Dataset excerpts →

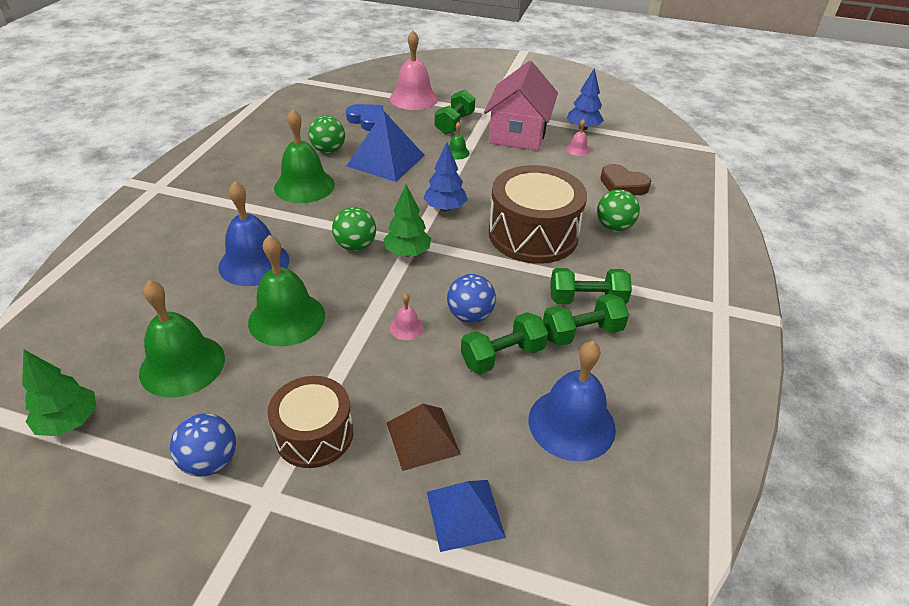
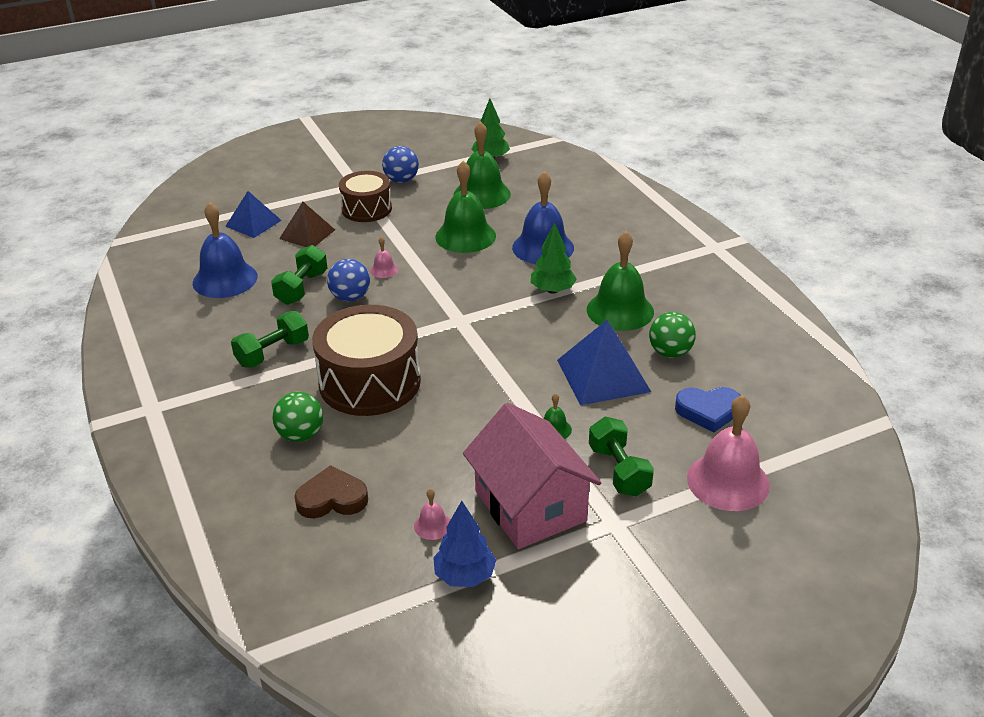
camera: 140 degrees right, 5 degrees down
(355, 246) = (496, 293): green ball -> none
(407, 253) = (451, 310): green tree -> green tree (552, 290)
(445, 208) = (476, 361): blue tree -> none
(582, 333) = (258, 329): green dumbbell -> none

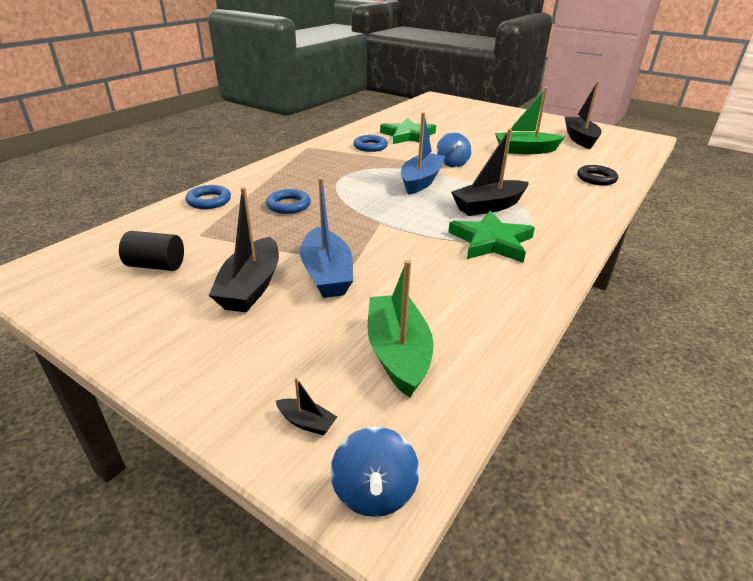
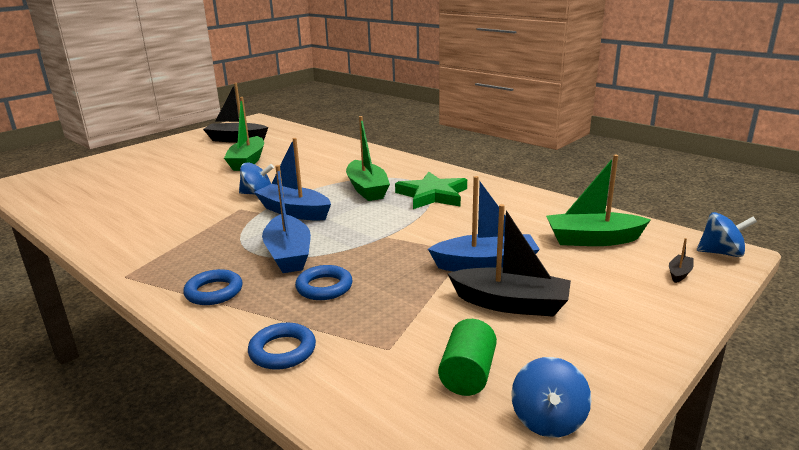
camera: 80 degrees left, 10 degrees down
(88, 298) = (548, 420): none -> blue spinning top
(156, 265) = (468, 374): black cylinder -> green cylinder
(340, 188) = (288, 254): none -> blue boat
(370, 146) = (166, 233): blue ring -> blue ring (214, 292)
(408, 136) = (149, 209): green star -> none
(488, 206) = (367, 189): black boat -> green boat
(596, 178) = (329, 147): black ring -> none

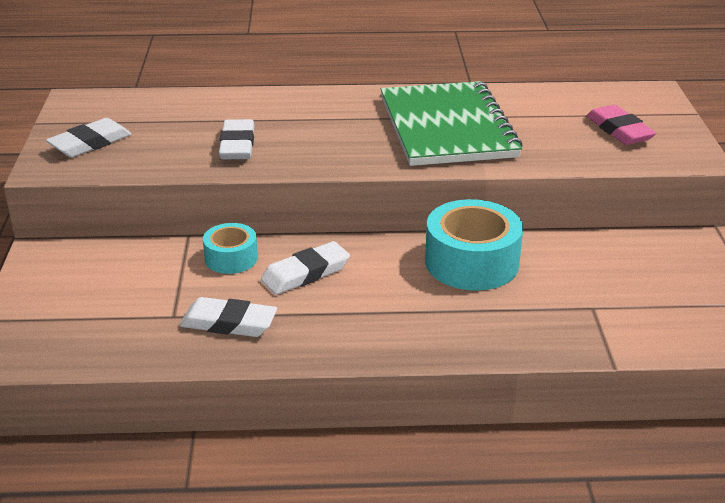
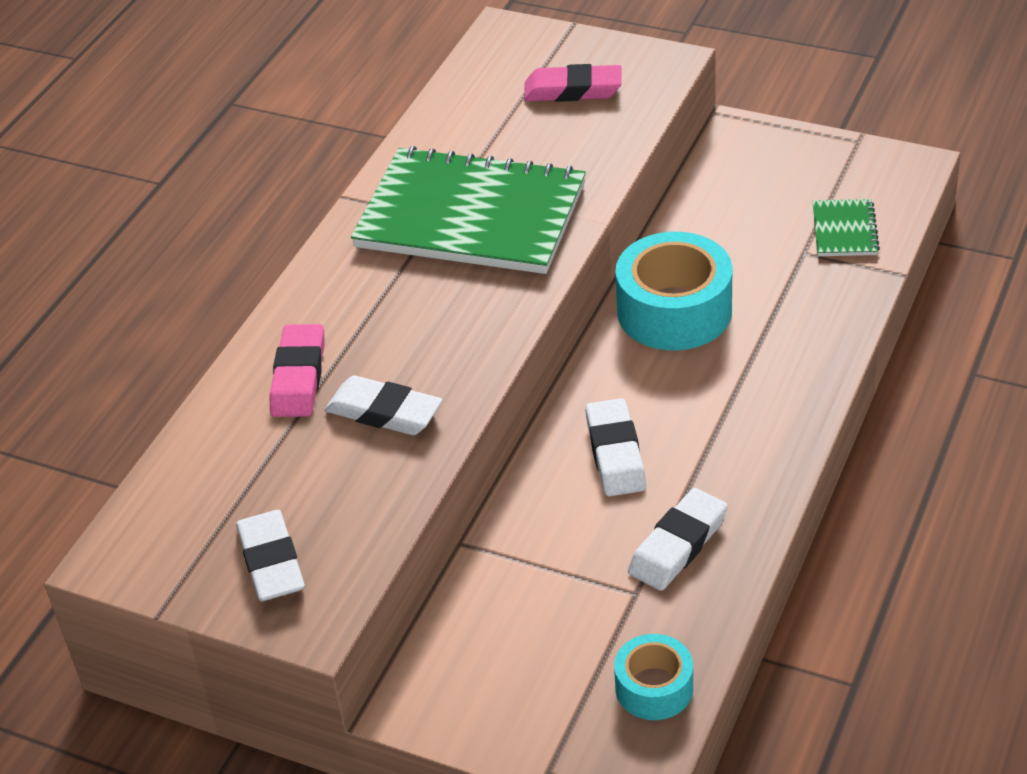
camera: 60 degrees left, 10 degrees up
(231, 258) = (542, 512): turquoise tape -> turquoise tape (654, 688)
(252, 111) = (298, 377): none -> pink eraser
(639, 322) = (844, 230): none -> green notebook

Assigned task →
Copy out each line of the data containing the string "tree".

Solution to this problem →
(407, 253) = (451, 310): green tree -> green tree (552, 290)
(445, 208) = (476, 361): blue tree -> none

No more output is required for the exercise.